* Instructions for the task *
Copy out each line from the material where the word "cross" is found.

### The input

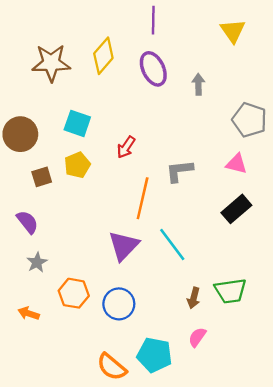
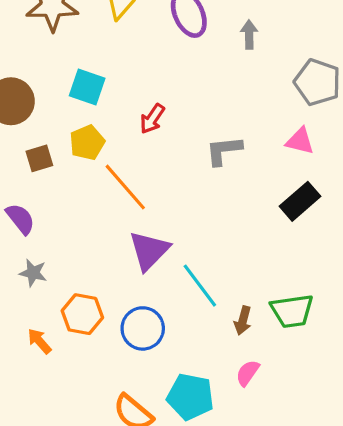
orange line: (143, 198) -> (125, 187), moved, turned -54
cyan line: (172, 245) -> (200, 286), moved
gray star: (37, 262) -> (33, 273), turned -30
orange arrow: (29, 313) -> (39, 341), moved, turned 30

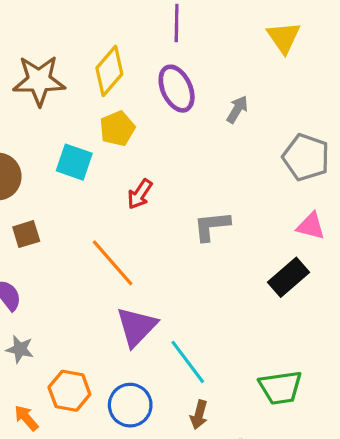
gray arrow: (249, 35) -> (237, 109), turned 32
pink triangle: (300, 141) -> (311, 226), moved
yellow pentagon: (87, 143) -> (117, 129), moved
brown arrow: (243, 320) -> (199, 415), moved

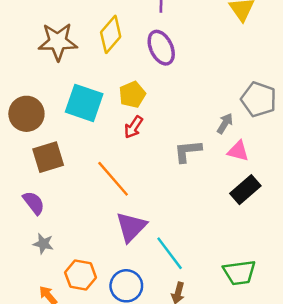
gray arrow: (237, 109) -> (225, 123), moved
yellow pentagon: (117, 129) -> (132, 95), moved
cyan square: (74, 162) -> (84, 103), size x1.4
pink triangle: (311, 226) -> (238, 151), moved
brown square: (26, 234) -> (48, 157), size x1.5

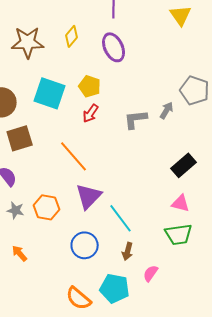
yellow diamond: (111, 34) -> (72, 36), size x0.7
yellow pentagon: (132, 95) -> (90, 86), turned -30
gray L-shape: (188, 151) -> (136, 119), moved
pink triangle: (238, 151) -> (181, 203), moved
orange hexagon: (81, 275) -> (47, 207), moved

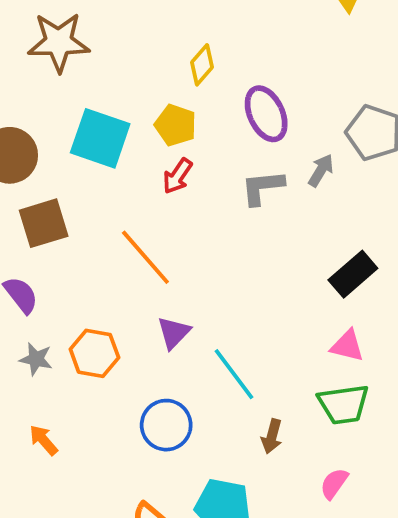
yellow diamond: (72, 36) -> (202, 65), moved
purple ellipse: (114, 47) -> (266, 114), moved
purple triangle: (89, 196) -> (174, 333), size x0.7
brown arrow: (128, 251) -> (272, 436), moved
pink semicircle: (151, 273) -> (334, 484), moved

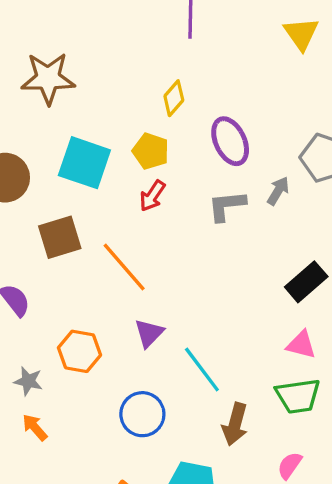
brown square: (44, 223) -> (60, 237), moved
gray star: (36, 359) -> (28, 381), moved
brown arrow: (272, 436) -> (235, 424), size x1.4

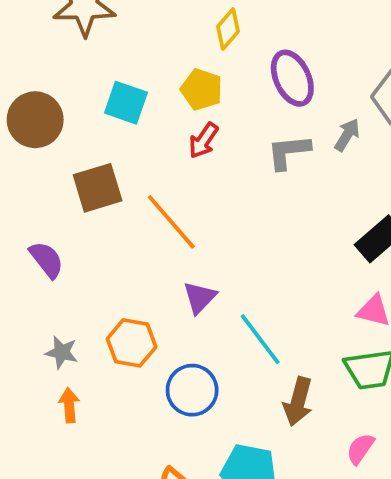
cyan square: (84, 163) -> (126, 103), size x0.7
orange hexagon: (80, 351) -> (132, 343), moved
orange arrow: (35, 427) -> (69, 405), turned 36

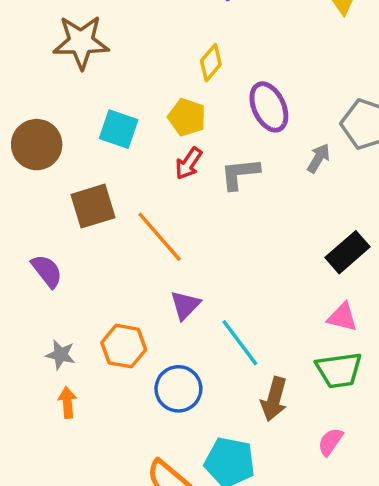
gray L-shape: (289, 152) -> (240, 174), moved

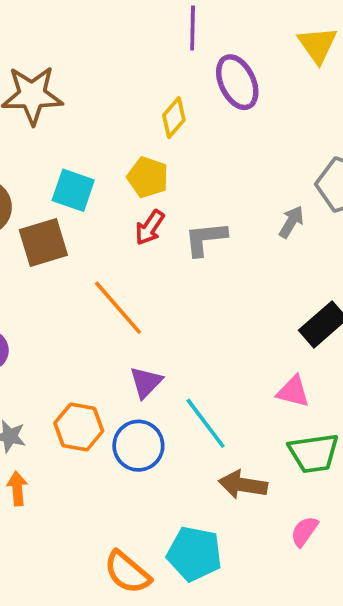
purple ellipse: (269, 107) -> (237, 82), moved
brown square: (93, 206) -> (43, 242), moved
pink triangle: (342, 317) -> (293, 392), moved
blue circle: (178, 389) -> (138, 446), moved
brown arrow: (274, 399) -> (243, 485), turned 84

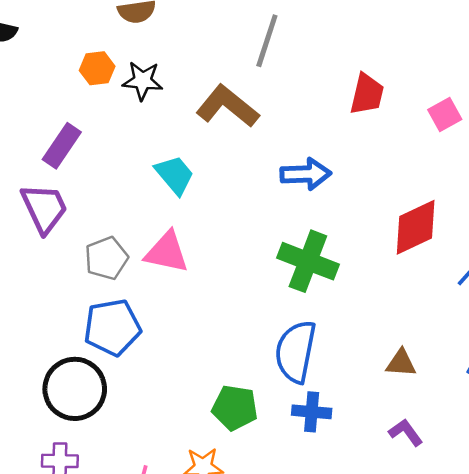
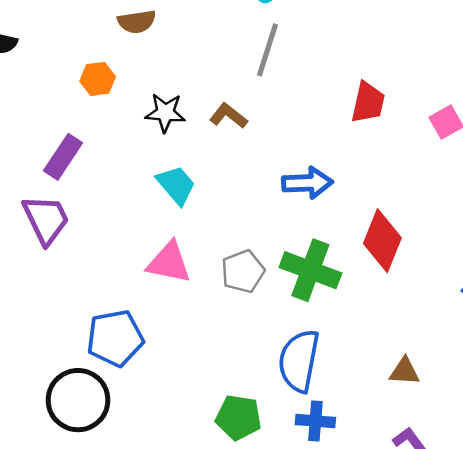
black star: (143, 81) -> (165, 113), moved
brown L-shape: (227, 106) -> (228, 116), size x0.6
red diamond: (416, 227) -> (382, 241), moved, turned -42
gray pentagon: (106, 258) -> (243, 271), moved

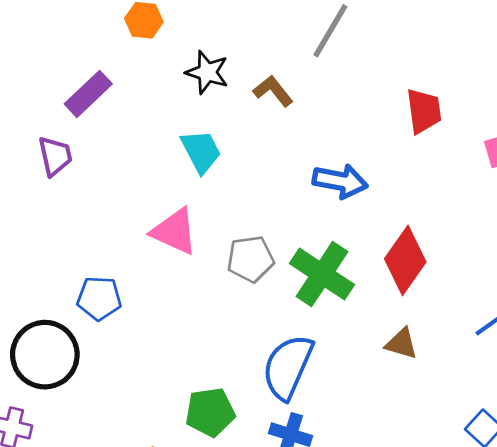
red trapezoid: (368, 102) -> (424, 111), turned -33
purple trapezoid: (46, 219) -> (55, 156), size x0.7
blue pentagon: (115, 338) -> (99, 298), size x0.7
brown triangle: (404, 371) -> (401, 344), moved
green pentagon: (238, 417) -> (210, 412), turned -30

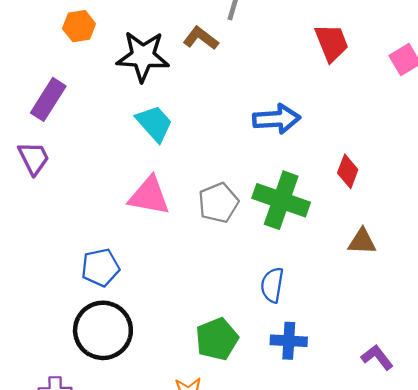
black star: (207, 72) -> (143, 56), size x1.4
brown L-shape: (273, 91) -> (201, 38), moved
red diamond: (405, 260) -> (348, 171), size x0.6
black circle: (45, 355) -> (103, 330), moved
blue semicircle: (288, 367) -> (272, 285), size x0.6

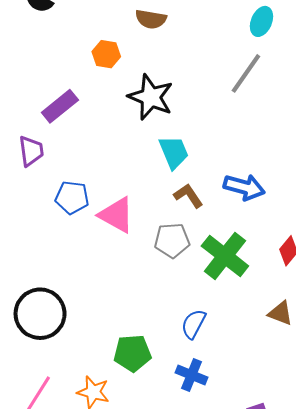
brown L-shape: (201, 38) -> (188, 196), moved
cyan trapezoid: (154, 123) -> (174, 152), moved
blue pentagon: (100, 267) -> (72, 198), moved

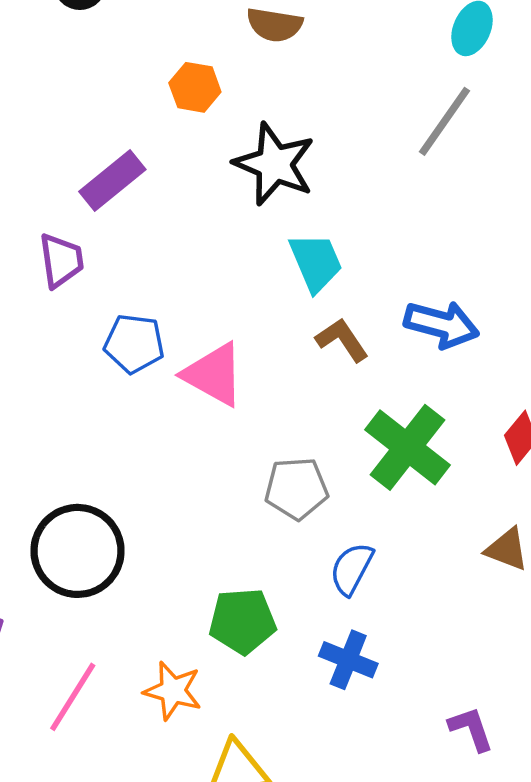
gray pentagon: (172, 240) -> (296, 488), moved

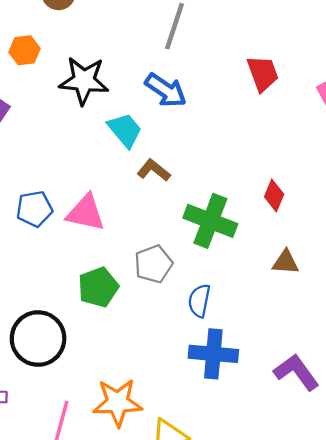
blue arrow: (442, 324) -> (166, 90), moved, turned 36
green pentagon: (242, 621) -> (98, 287), moved
blue cross: (348, 660) -> (213, 354), size x1.4
orange star: (173, 691) -> (118, 402), size x1.4
purple L-shape: (471, 729) -> (296, 372), size x1.5

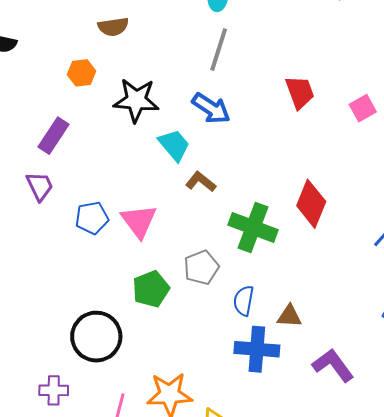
red diamond: (274, 195) -> (311, 204), size x1.6
pink triangle: (86, 213) -> (139, 221), turned 42
brown triangle: (286, 262) -> (289, 316), moved

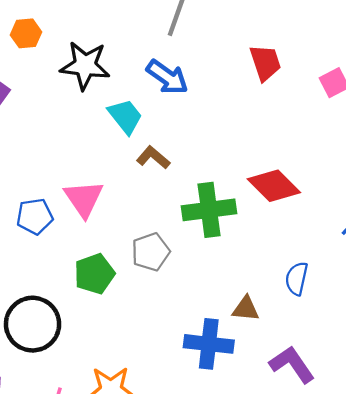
red diamond: (311, 204) -> (274, 186), turned -69
blue pentagon: (92, 218) -> (35, 216), moved
green cross: (253, 227) -> (209, 210), turned -30
blue semicircle: (244, 301) -> (297, 279), moved

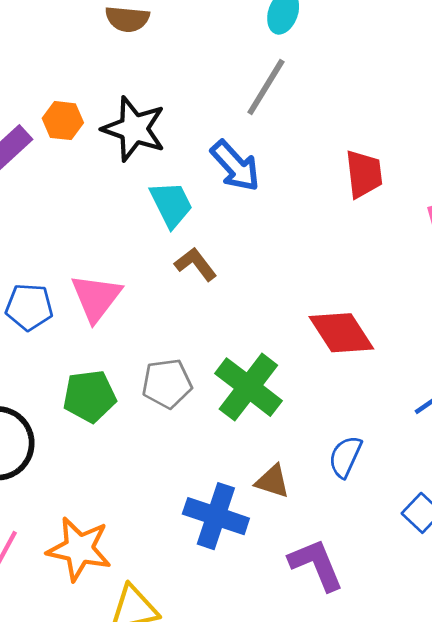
orange hexagon: (26, 33) -> (63, 121), moved
green cross: (209, 210) -> (248, 387), moved, turned 33

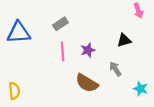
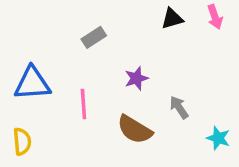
blue triangle: (19, 33) -> (32, 83), moved
black triangle: (124, 40) -> (172, 19), moved
pink line: (63, 51) -> (83, 104), moved

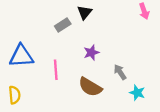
black triangle: (172, 19) -> (84, 12), moved, turned -35
cyan star: (218, 138) -> (137, 93), moved

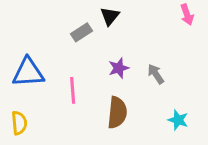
gray arrow: (120, 72) -> (156, 74), moved
brown semicircle: (90, 87) -> (117, 113), turned -115

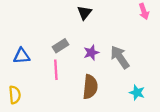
gray rectangle: (82, 32) -> (60, 46), moved
blue triangle: (28, 72) -> (22, 56), size x0.7
gray arrow: (156, 74) -> (120, 57), size x1.5

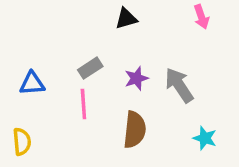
pink arrow: (144, 11) -> (201, 17), moved
black triangle: (84, 13) -> (126, 19), turned 35

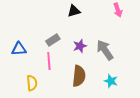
cyan star: (205, 138) -> (111, 81), moved
yellow semicircle: (22, 142) -> (32, 83), moved

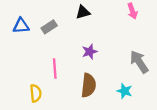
gray rectangle: (53, 40) -> (49, 27), moved
blue triangle: (19, 49) -> (21, 26), moved
gray arrow: (105, 50) -> (139, 62), moved

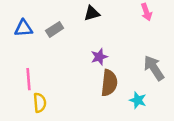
pink line: (55, 68) -> (29, 79), moved
brown semicircle: (88, 85) -> (109, 83), moved

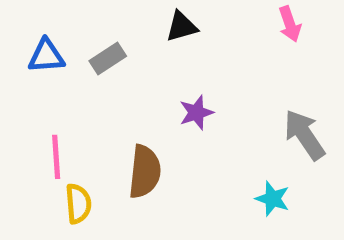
brown semicircle: (109, 83) -> (145, 172), moved

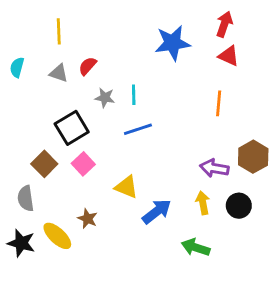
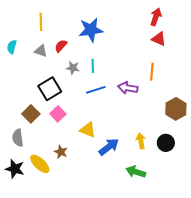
blue star: (173, 43) -> (91, 30), moved
purple arrow: (214, 168) -> (128, 88), moved

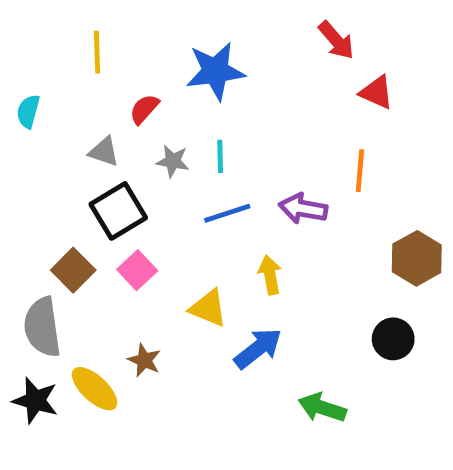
red arrow: (156, 17) -> (336, 40), moved, turned 120
gray triangle: (41, 51) -> (104, 152), moved
gray semicircle: (18, 138) -> (42, 327), size x1.4
yellow arrow: (141, 141) -> (270, 275), moved

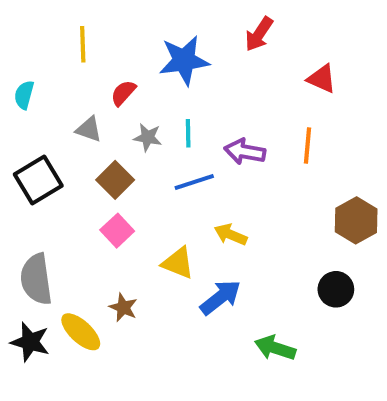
red arrow: (336, 40) -> (259, 34), moved, turned 75
purple arrow: (303, 209) -> (245, 152), moved
black square: (118, 211) -> (38, 180), moved
brown square: (73, 270) -> (115, 180), moved
yellow arrow: (270, 275) -> (231, 235), turned -56

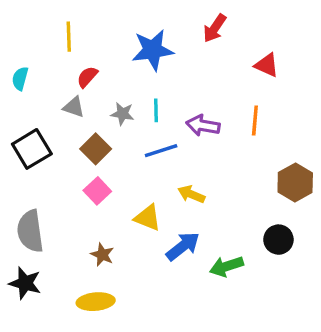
red semicircle: (123, 93) -> (87, 77), moved
yellow ellipse: (81, 332) -> (96, 302), moved, turned -48
green arrow: (275, 348) -> (226, 266), moved, turned -36

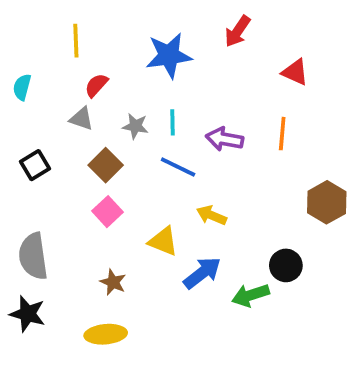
black square: (32, 149) -> (35, 165), size x0.7
blue line: (161, 151) -> (178, 167), turned 44
black circle: (278, 240) -> (286, 265), moved

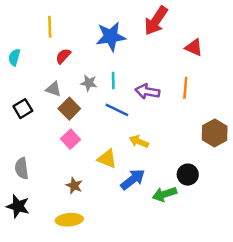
red arrow: (238, 31) -> (156, 21), size x1.4
gray triangle: (81, 119) -> (53, 89), moved
gray semicircle: (33, 256) -> (22, 168), size x0.7

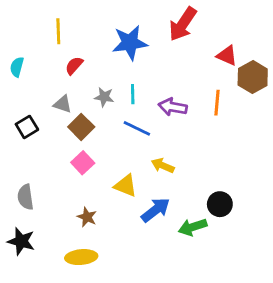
brown hexagon: (215, 133) -> (253, 77), moved

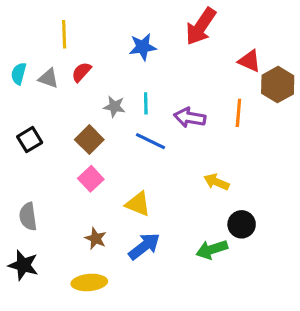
blue star: (130, 43) -> (143, 47), size x0.7
gray triangle: (63, 104) -> (48, 78), moved
yellow arrow: (163, 166) -> (216, 182), moved
blue arrow: (156, 210) -> (144, 246), moved

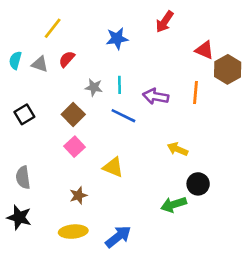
red arrow: (201, 26) -> (165, 22), size x0.7
yellow line: (64, 34) -> (53, 28), turned 40
brown star: (96, 238) -> (78, 196), turned 30
blue arrow: (144, 246) -> (118, 237), moved

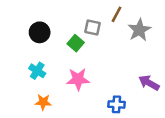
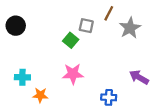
black circle: (40, 32) -> (16, 26), moved
cyan cross: (37, 71) -> (22, 77), moved, turned -32

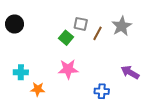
brown line: (109, 13) -> (98, 33), moved

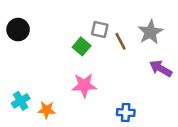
brown line: (98, 33) -> (120, 41), turned -56
cyan cross: (21, 72) -> (21, 101), moved, turned -32
purple arrow: (130, 72) -> (161, 68), moved

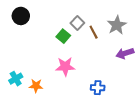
black circle: (18, 30) -> (21, 16), moved
gray square: (100, 30) -> (77, 23), turned 32
purple arrow: (161, 68) -> (125, 53), turned -48

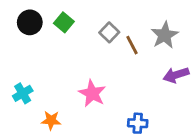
green square: (63, 36) -> (64, 22), moved
pink star: (65, 66) -> (92, 93), turned 30
cyan cross: (16, 79) -> (23, 93), moved

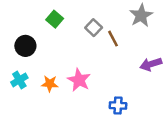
black circle: (30, 22) -> (25, 46), moved
gray star: (165, 35) -> (141, 15), moved
orange star: (51, 120) -> (50, 84), moved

######

* Task output *
blue cross: (348, 660) -> (213, 354), size x1.4
green cross: (253, 227) -> (209, 210), turned -30
green cross: (209, 210) -> (248, 387), moved, turned 33
cyan cross: (37, 71) -> (22, 77), moved, turned -32
cyan cross: (21, 72) -> (21, 101), moved, turned -32
cyan cross: (16, 79) -> (23, 93), moved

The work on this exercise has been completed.